* [RECORDS PROVIDED]
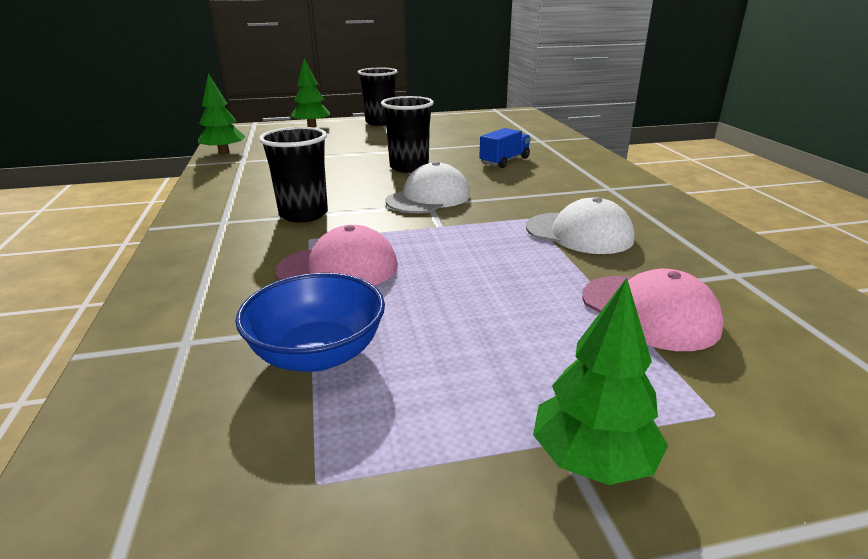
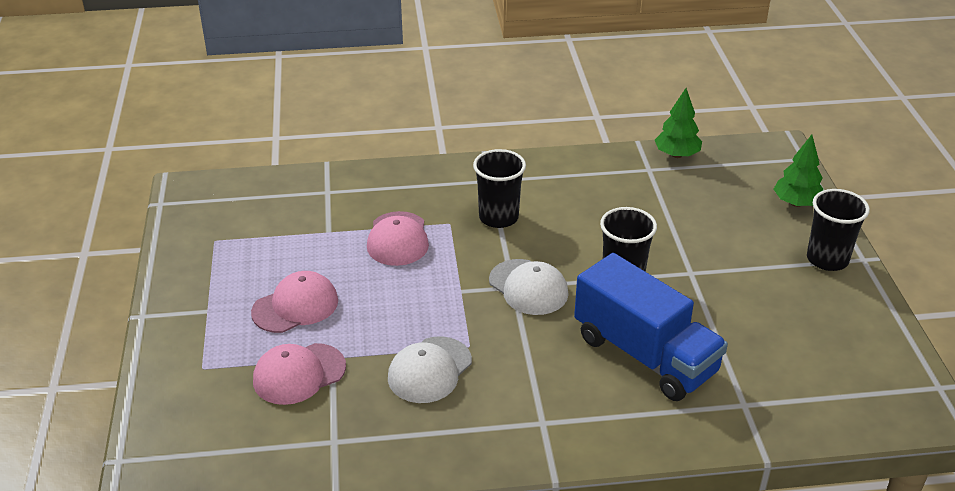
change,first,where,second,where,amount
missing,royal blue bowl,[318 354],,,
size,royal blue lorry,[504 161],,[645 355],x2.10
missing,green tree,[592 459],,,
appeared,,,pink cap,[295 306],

* [THE TASK] Using the listing above, pick out each line that contains the word "blue", then copy it.

* [OUTPUT OF THE EXERCISE]
missing,royal blue bowl,[318 354],,,
size,royal blue lorry,[504 161],,[645 355],x2.10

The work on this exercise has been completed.